**Data supplied**
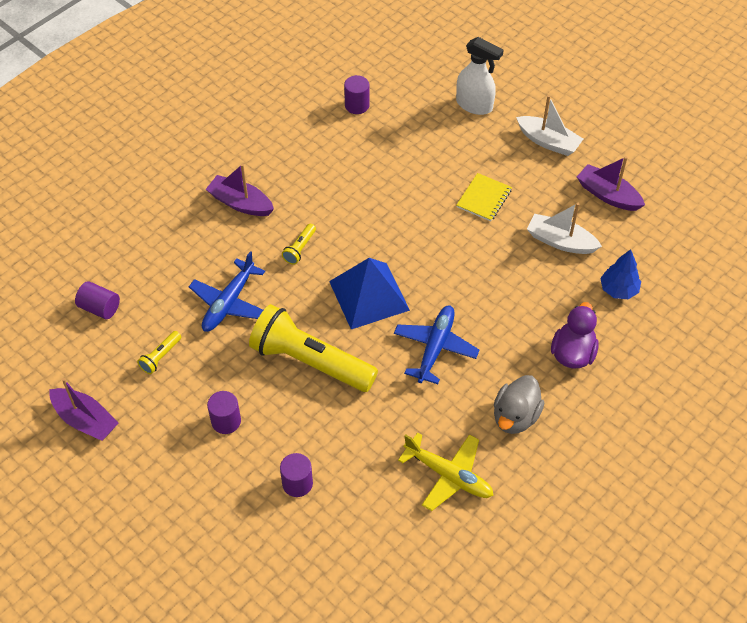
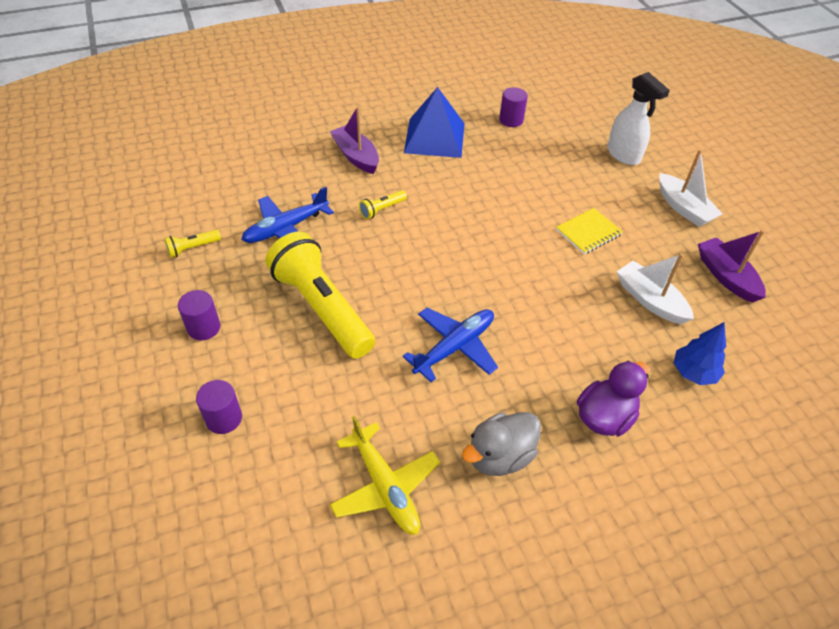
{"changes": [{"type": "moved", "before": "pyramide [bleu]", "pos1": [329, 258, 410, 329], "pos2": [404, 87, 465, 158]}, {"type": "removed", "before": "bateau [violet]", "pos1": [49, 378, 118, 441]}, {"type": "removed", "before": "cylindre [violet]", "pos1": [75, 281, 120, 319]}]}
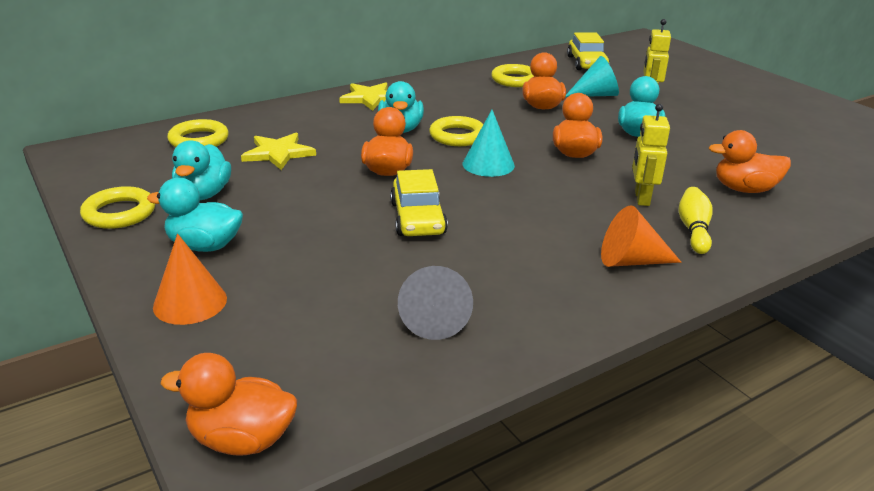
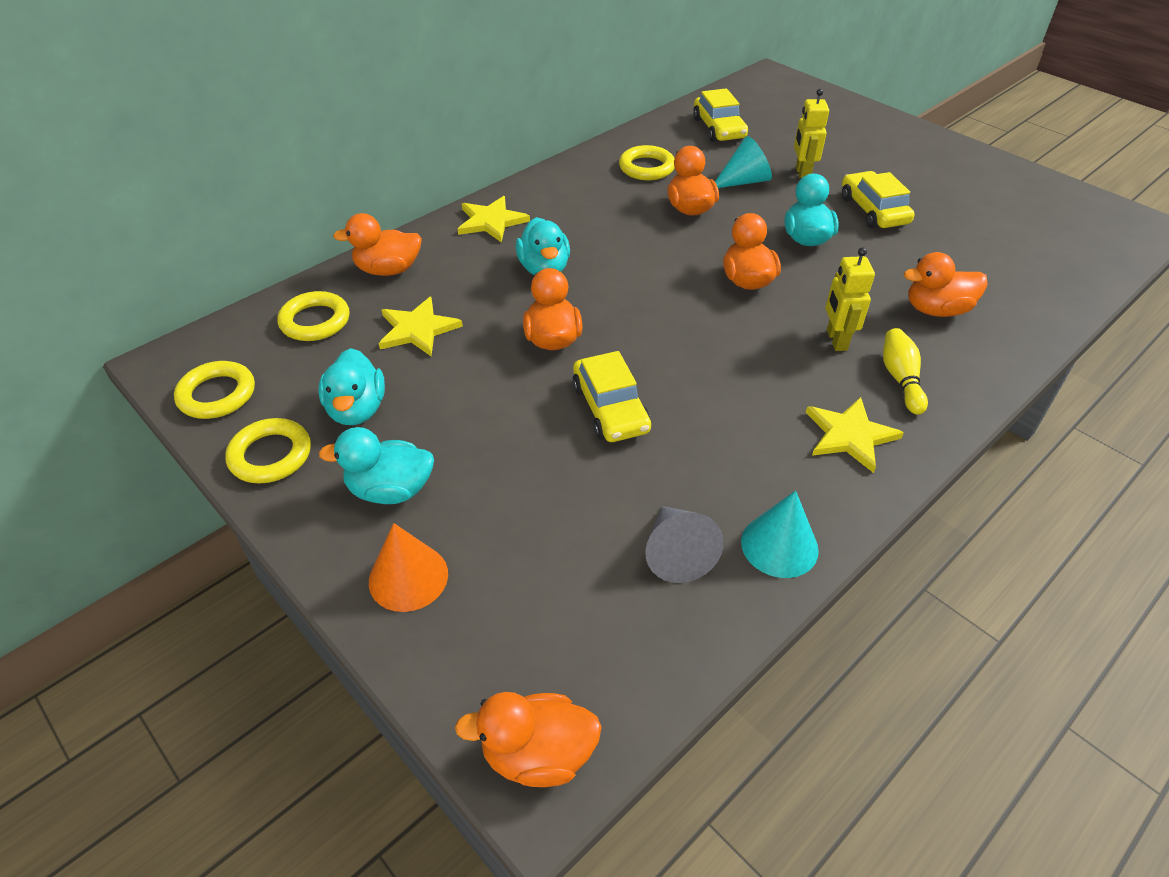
{"changes": [{"type": "moved", "before": "anneau [jaune]", "pos1": [429, 116, 483, 146], "pos2": [174, 361, 255, 419]}, {"type": "added", "after": "canard [orange]", "pos2": [333, 213, 422, 276]}, {"type": "moved", "before": "cône [turquoise]", "pos1": [463, 110, 515, 177], "pos2": [741, 491, 819, 578]}, {"type": "replaced", "before": "cône [orange]", "after": "étoile [jaune]", "pos1": [601, 205, 682, 267], "pos2": [806, 397, 904, 473]}, {"type": "added", "after": "voiture [jaune]", "pos2": [842, 171, 915, 228]}]}
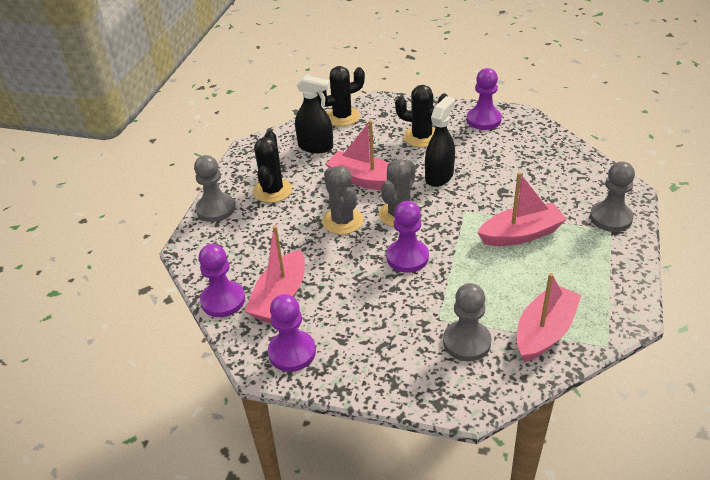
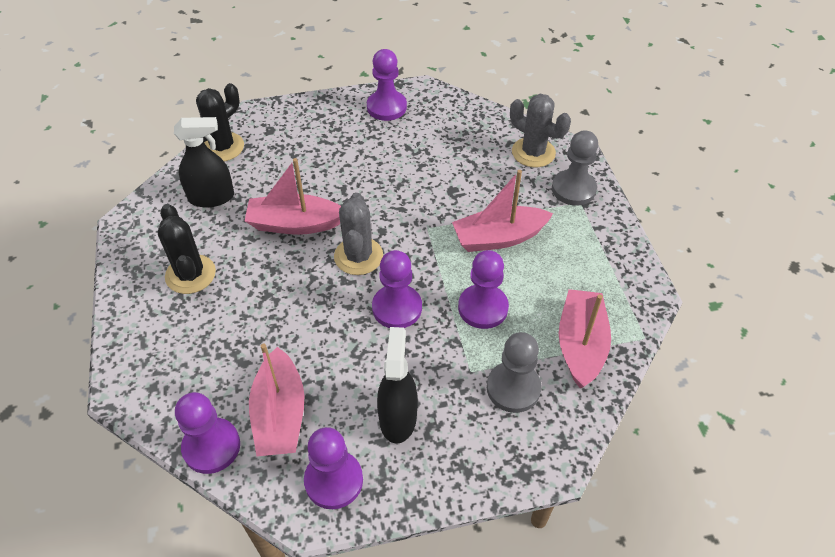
{"changes": [{"type": "moved", "before": "vaporisateur [noir]", "pos1": [425, 96, 455, 187], "pos2": [377, 327, 418, 443]}, {"type": "turned", "before": "bateau [rose]", "pos1": [477, 172, 567, 246], "pos2": [452, 170, 553, 252], "turn": -150}, {"type": "added", "after": "pion [violet]", "pos2": [458, 250, 509, 329]}, {"type": "moved", "before": "cactus [gris]", "pos1": [322, 166, 363, 235], "pos2": [510, 94, 571, 167]}, {"type": "removed", "before": "pion [gris]", "pos1": [194, 155, 235, 222]}, {"type": "removed", "before": "cactus [noir]", "pos1": [395, 85, 448, 147]}]}
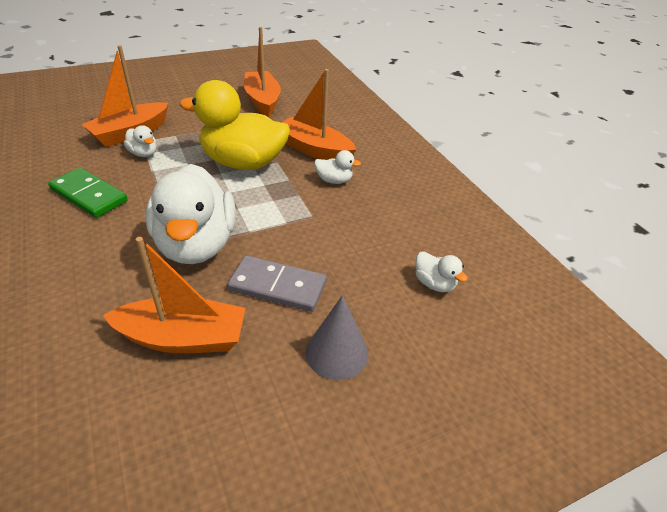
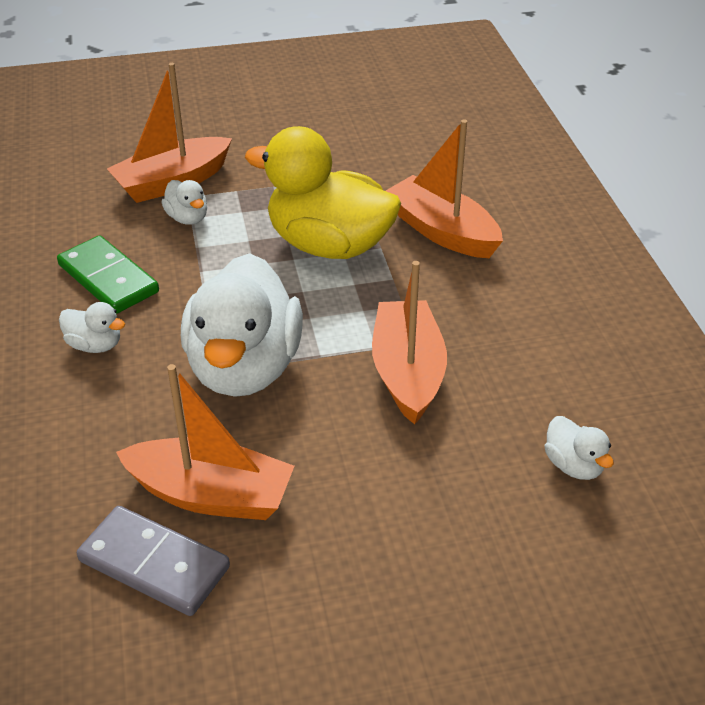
{"changes": [{"type": "moved", "before": "canard [blanc]", "pos1": [314, 150, 361, 184], "pos2": [59, 302, 125, 353]}, {"type": "moved", "before": "domino [gris]", "pos1": [227, 255, 326, 312], "pos2": [77, 506, 230, 616]}, {"type": "moved", "before": "bateau [orange]", "pos1": [244, 27, 281, 117], "pos2": [372, 261, 447, 425]}, {"type": "removed", "before": "cône [gris]", "pos1": [306, 295, 368, 380]}]}
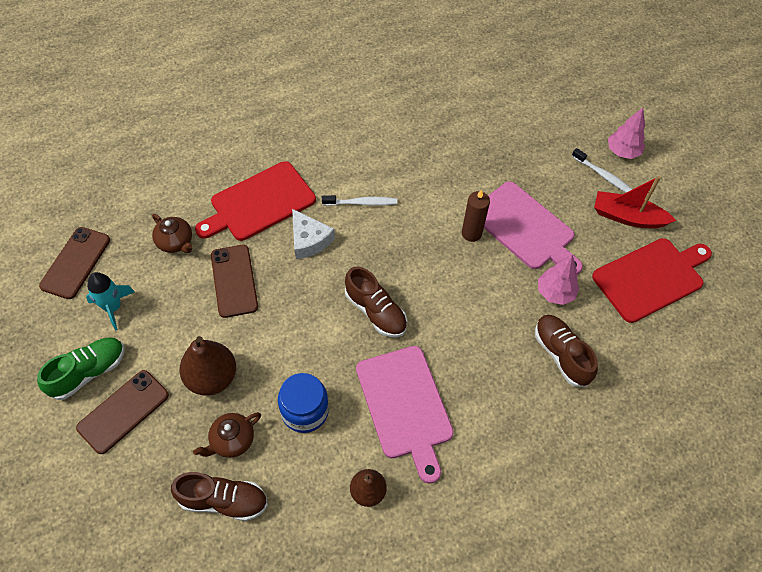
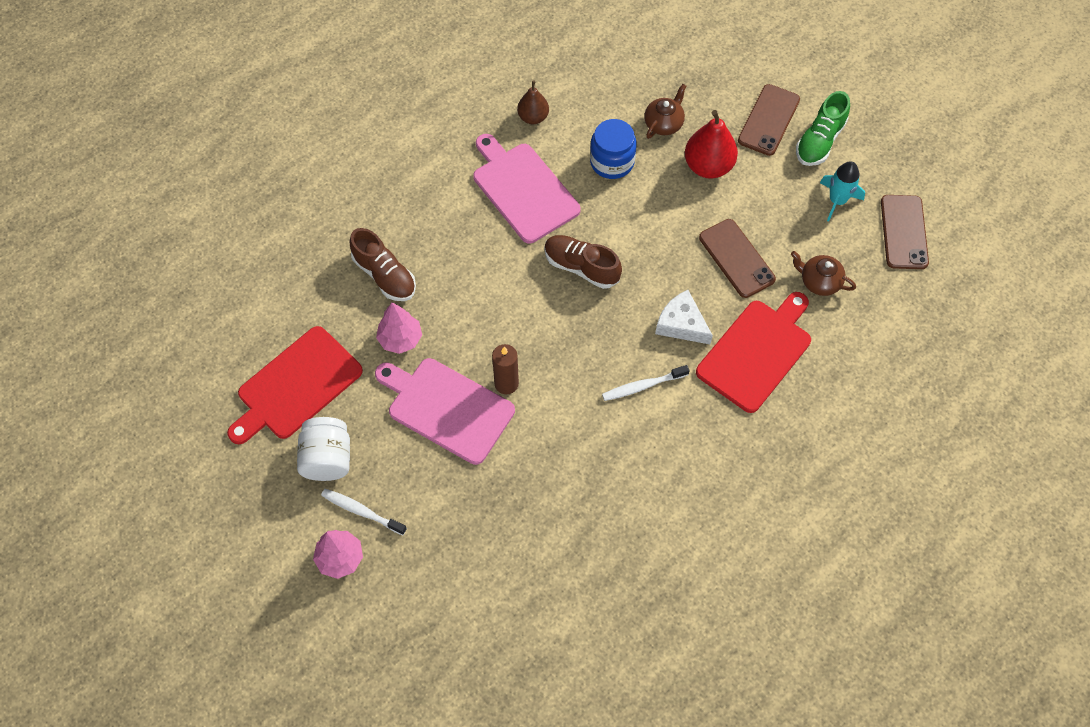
{"changes": [{"type": "replaced", "before": "bateau [rouge]", "after": "bocal [blanc]", "pos1": [594, 176, 676, 228], "pos2": [297, 417, 350, 481]}, {"type": "recoloured", "before": "poire [marron]", "after": "poire [rouge]", "pos1": [180, 336, 236, 396], "pos2": [685, 110, 738, 179]}, {"type": "removed", "before": "chaussure [marron]", "pos1": [171, 472, 268, 521]}]}
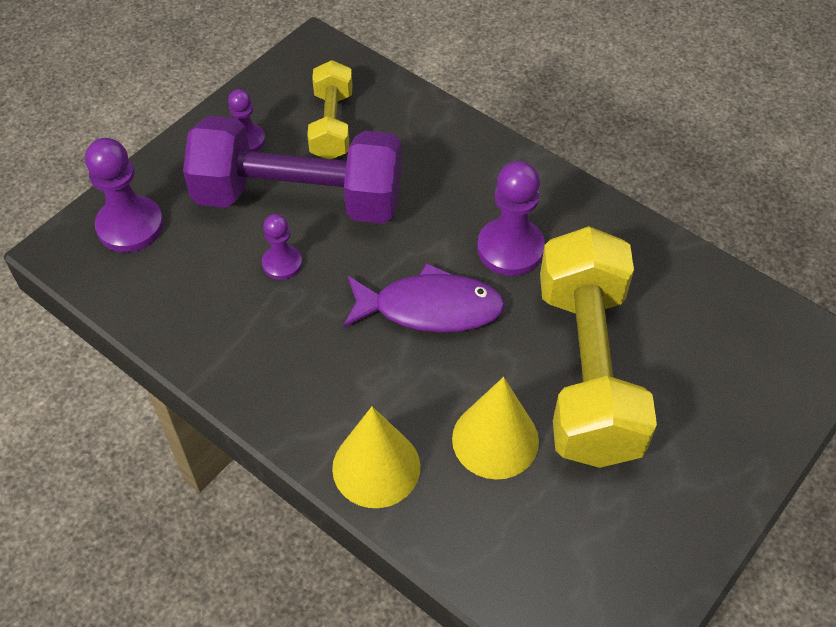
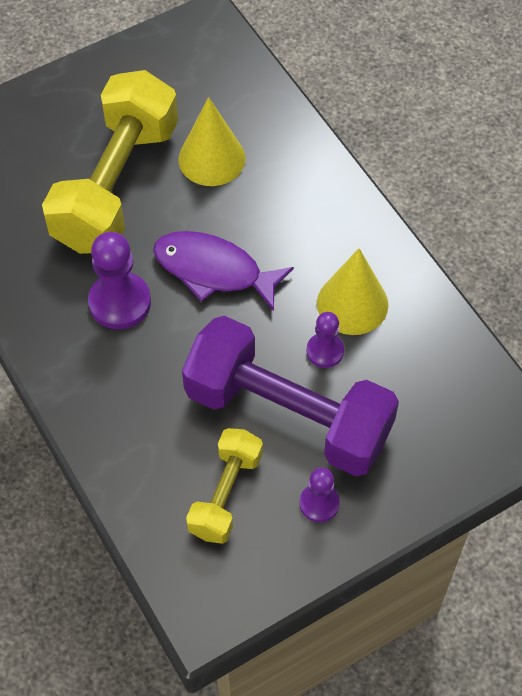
{"changes": [{"type": "moved", "before": "cône [jaune]", "pos1": [332, 406, 420, 508], "pos2": [317, 248, 388, 335]}, {"type": "removed", "before": "pion [violet]", "pos1": [85, 138, 164, 252]}]}
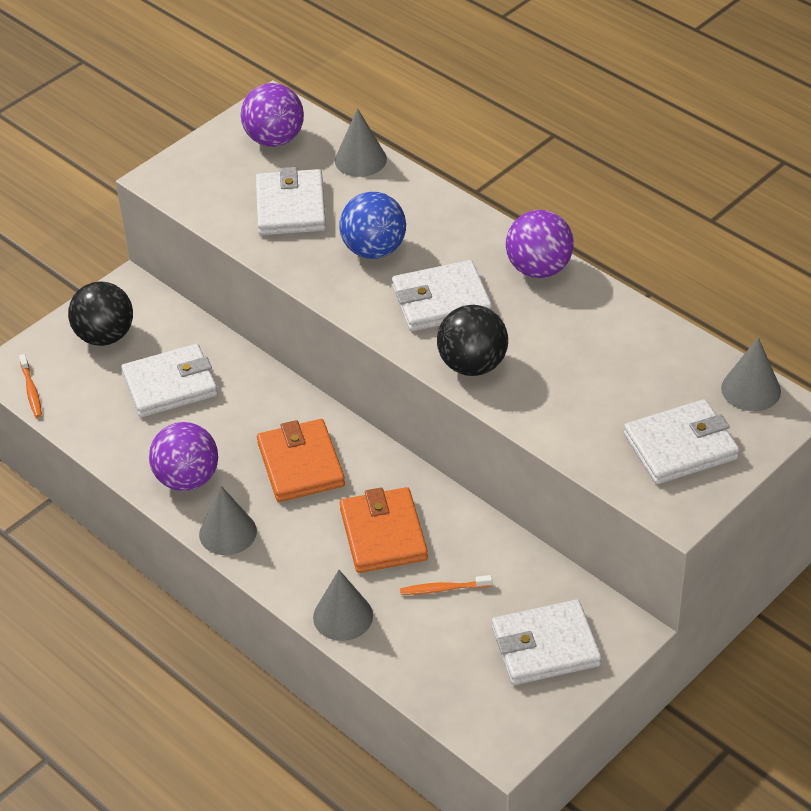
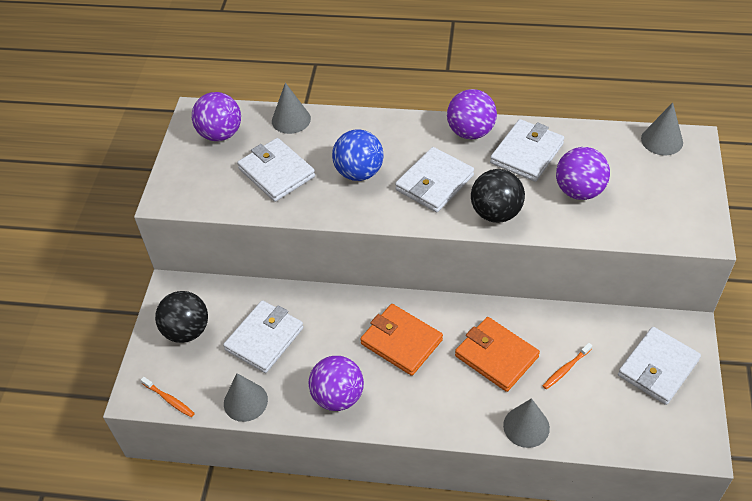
{"changes": [{"type": "moved", "before": "cône [gris]", "pos1": [199, 486, 257, 555], "pos2": [224, 373, 268, 422]}, {"type": "moved", "before": "portefeuille [blanc]", "pos1": [624, 399, 739, 484], "pos2": [490, 119, 564, 182]}, {"type": "added", "after": "balle [violet]", "pos2": [556, 147, 610, 200]}]}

**Task description**
Excluding all images, transcribe the material word for word.

**Solution to the exercise**
{"changes": [{"type": "moved", "before": "pyramide [bleu]", "pos1": [329, 258, 410, 329], "pos2": [404, 87, 465, 158]}, {"type": "removed", "before": "bateau [violet]", "pos1": [49, 378, 118, 441]}, {"type": "removed", "before": "cylindre [violet]", "pos1": [75, 281, 120, 319]}]}
{"changes": [{"type": "moved", "before": "anneau [jaune]", "pos1": [429, 116, 483, 146], "pos2": [174, 361, 255, 419]}, {"type": "added", "after": "canard [orange]", "pos2": [333, 213, 422, 276]}, {"type": "moved", "before": "cône [turquoise]", "pos1": [463, 110, 515, 177], "pos2": [741, 491, 819, 578]}, {"type": "replaced", "before": "cône [orange]", "after": "étoile [jaune]", "pos1": [601, 205, 682, 267], "pos2": [806, 397, 904, 473]}, {"type": "added", "after": "voiture [jaune]", "pos2": [842, 171, 915, 228]}]}
{"changes": [{"type": "moved", "before": "vaporisateur [noir]", "pos1": [425, 96, 455, 187], "pos2": [377, 327, 418, 443]}, {"type": "turned", "before": "bateau [rose]", "pos1": [477, 172, 567, 246], "pos2": [452, 170, 553, 252], "turn": -150}, {"type": "added", "after": "pion [violet]", "pos2": [458, 250, 509, 329]}, {"type": "moved", "before": "cactus [gris]", "pos1": [322, 166, 363, 235], "pos2": [510, 94, 571, 167]}, {"type": "removed", "before": "pion [gris]", "pos1": [194, 155, 235, 222]}, {"type": "removed", "before": "cactus [noir]", "pos1": [395, 85, 448, 147]}]}
{"changes": [{"type": "moved", "before": "canard [blanc]", "pos1": [314, 150, 361, 184], "pos2": [59, 302, 125, 353]}, {"type": "moved", "before": "domino [gris]", "pos1": [227, 255, 326, 312], "pos2": [77, 506, 230, 616]}, {"type": "moved", "before": "bateau [orange]", "pos1": [244, 27, 281, 117], "pos2": [372, 261, 447, 425]}, {"type": "removed", "before": "cône [gris]", "pos1": [306, 295, 368, 380]}]}
{"changes": [{"type": "replaced", "before": "bateau [rouge]", "after": "bocal [blanc]", "pos1": [594, 176, 676, 228], "pos2": [297, 417, 350, 481]}, {"type": "recoloured", "before": "poire [marron]", "after": "poire [rouge]", "pos1": [180, 336, 236, 396], "pos2": [685, 110, 738, 179]}, {"type": "removed", "before": "chaussure [marron]", "pos1": [171, 472, 268, 521]}]}
{"changes": [{"type": "moved", "before": "cône [jaune]", "pos1": [332, 406, 420, 508], "pos2": [317, 248, 388, 335]}, {"type": "removed", "before": "pion [violet]", "pos1": [85, 138, 164, 252]}]}
{"changes": [{"type": "moved", "before": "cône [gris]", "pos1": [199, 486, 257, 555], "pos2": [224, 373, 268, 422]}, {"type": "moved", "before": "portefeuille [blanc]", "pos1": [624, 399, 739, 484], "pos2": [490, 119, 564, 182]}, {"type": "added", "after": "balle [violet]", "pos2": [556, 147, 610, 200]}]}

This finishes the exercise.